#### DESCRIPTION OF THE TASK
Using the data that follows, give again word for word the lines between the one holding "nightstand: (231, 153) -> (254, 136), moved" and the one holding "door: (328, 127) -> (90, 19), hinge flipped", inclusive. Omit the pictures.

#### SUPPLIED ENTRIES
*-*-*

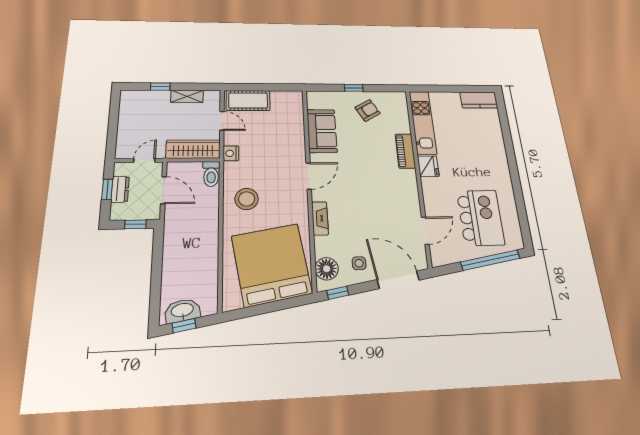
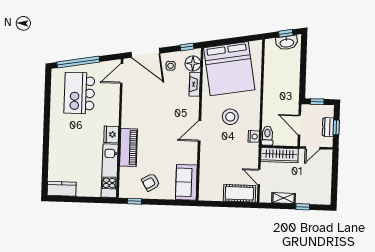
window: (354, 88) -> (135, 201), moved
sofa: (322, 131) -> (186, 182), moved
piano: (405, 151) -> (129, 148), width x1.37, depth x1.33
nightstand: (231, 153) -> (254, 136), moved
stool: (247, 199) -> (230, 117), moved
fireplace: (320, 218) -> (195, 84), moved
door: (425, 231) -> (122, 73), moved

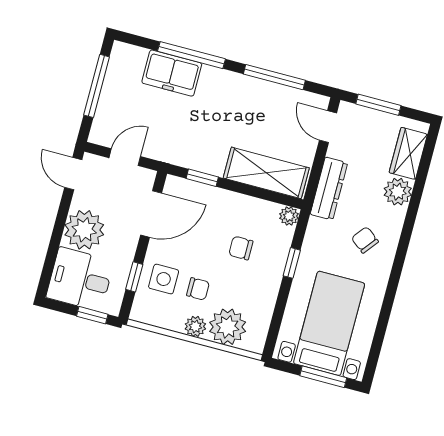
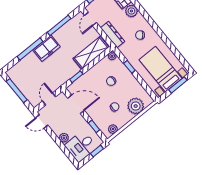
freezer: (172, 73) -> (47, 48), moved
door: (328, 127) -> (90, 19), hinge flipped
door: (151, 214) -> (76, 104), hinge flipped
plant: (84, 230) -> (64, 138), width x0.53, depth x0.53
side table: (164, 279) -> (102, 116), removed
plant: (195, 326) -> (113, 129), moved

*-*-*

#### FINISHED TASK
nightstand: (231, 153) -> (254, 136), moved
stool: (247, 199) -> (230, 117), moved
fireplace: (320, 218) -> (195, 84), moved
door: (425, 231) -> (122, 73), moved

freezer: (172, 73) -> (47, 48), moved
door: (328, 127) -> (90, 19), hinge flipped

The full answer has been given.